[Problem]
Count the lines in the records below that contain the string "partial", including matches inside longer words, and reply with that number only.

[Data lines]
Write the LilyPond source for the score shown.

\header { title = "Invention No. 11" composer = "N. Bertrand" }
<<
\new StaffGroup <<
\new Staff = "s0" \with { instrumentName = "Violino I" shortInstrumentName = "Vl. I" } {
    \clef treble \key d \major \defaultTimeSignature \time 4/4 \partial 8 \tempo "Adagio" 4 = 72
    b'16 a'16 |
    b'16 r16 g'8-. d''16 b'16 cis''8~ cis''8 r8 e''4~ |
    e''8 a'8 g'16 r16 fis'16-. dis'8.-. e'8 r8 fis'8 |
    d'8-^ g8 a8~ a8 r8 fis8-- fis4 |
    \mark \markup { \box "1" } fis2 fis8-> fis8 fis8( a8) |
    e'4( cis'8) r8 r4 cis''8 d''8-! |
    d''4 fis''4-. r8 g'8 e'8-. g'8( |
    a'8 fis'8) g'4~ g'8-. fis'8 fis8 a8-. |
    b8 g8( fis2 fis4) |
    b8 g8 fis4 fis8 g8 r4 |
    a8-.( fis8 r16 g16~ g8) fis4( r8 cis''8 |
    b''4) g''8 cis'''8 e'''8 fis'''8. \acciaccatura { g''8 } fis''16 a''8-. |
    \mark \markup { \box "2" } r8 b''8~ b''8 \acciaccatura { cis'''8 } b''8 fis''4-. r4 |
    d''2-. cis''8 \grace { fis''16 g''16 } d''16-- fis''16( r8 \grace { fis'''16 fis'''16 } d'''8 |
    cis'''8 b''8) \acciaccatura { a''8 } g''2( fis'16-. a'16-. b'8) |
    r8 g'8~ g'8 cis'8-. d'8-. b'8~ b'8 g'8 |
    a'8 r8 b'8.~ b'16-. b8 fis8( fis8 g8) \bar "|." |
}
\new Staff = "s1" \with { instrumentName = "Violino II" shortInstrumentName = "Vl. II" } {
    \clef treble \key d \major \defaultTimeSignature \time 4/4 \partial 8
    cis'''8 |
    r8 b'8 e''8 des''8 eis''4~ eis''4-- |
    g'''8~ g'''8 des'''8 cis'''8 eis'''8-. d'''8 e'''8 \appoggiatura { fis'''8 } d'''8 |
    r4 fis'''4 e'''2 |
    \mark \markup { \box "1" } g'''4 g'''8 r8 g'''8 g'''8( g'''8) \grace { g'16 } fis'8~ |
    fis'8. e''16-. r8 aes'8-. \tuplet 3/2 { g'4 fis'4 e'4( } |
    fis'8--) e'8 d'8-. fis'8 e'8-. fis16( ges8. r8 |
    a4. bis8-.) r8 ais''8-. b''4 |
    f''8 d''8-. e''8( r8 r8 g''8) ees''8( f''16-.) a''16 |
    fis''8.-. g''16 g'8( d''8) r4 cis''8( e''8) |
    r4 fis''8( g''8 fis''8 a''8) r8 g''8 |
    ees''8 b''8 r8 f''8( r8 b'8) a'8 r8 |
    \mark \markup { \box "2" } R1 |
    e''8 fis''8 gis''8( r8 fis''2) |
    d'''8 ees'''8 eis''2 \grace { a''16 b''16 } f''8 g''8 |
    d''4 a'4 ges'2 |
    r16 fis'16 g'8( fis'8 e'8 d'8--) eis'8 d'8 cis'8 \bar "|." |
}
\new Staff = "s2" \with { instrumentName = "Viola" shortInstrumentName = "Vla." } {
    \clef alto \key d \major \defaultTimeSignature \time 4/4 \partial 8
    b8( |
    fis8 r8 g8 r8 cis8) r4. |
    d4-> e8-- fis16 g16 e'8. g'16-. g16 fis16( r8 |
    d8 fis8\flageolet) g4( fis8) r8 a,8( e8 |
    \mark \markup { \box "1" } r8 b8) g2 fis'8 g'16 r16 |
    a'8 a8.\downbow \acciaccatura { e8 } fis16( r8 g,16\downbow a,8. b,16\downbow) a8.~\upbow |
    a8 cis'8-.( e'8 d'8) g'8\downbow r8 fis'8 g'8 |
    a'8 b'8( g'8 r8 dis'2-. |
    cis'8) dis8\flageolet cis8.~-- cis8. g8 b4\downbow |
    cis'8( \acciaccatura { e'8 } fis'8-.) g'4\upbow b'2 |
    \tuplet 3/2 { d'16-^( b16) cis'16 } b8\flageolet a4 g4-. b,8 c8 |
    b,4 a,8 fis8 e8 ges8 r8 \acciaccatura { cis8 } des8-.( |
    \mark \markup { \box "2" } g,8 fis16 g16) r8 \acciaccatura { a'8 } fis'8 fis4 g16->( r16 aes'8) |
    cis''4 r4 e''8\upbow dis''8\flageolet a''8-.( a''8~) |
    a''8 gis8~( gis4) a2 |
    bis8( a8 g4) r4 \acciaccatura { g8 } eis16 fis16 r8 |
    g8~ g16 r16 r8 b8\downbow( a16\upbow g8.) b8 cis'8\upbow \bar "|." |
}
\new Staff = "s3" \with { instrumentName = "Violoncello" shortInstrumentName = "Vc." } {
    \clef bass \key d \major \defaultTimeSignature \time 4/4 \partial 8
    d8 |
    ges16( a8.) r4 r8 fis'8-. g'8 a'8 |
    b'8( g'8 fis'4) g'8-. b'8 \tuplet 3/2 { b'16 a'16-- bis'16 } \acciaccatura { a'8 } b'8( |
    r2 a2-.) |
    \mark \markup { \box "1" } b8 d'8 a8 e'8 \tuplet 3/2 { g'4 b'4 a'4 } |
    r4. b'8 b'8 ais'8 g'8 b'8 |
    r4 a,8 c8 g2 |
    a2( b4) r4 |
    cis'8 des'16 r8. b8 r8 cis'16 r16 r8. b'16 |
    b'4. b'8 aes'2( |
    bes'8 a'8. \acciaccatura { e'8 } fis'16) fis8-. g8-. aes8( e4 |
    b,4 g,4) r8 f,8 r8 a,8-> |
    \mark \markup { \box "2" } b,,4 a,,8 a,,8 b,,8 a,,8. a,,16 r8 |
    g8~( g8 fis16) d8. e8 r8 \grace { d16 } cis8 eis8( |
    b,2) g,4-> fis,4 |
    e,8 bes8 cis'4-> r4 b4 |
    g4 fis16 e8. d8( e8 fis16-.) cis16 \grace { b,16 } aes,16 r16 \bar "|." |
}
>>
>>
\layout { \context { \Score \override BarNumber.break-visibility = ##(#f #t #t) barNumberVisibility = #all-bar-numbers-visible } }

[Solved exercise]
4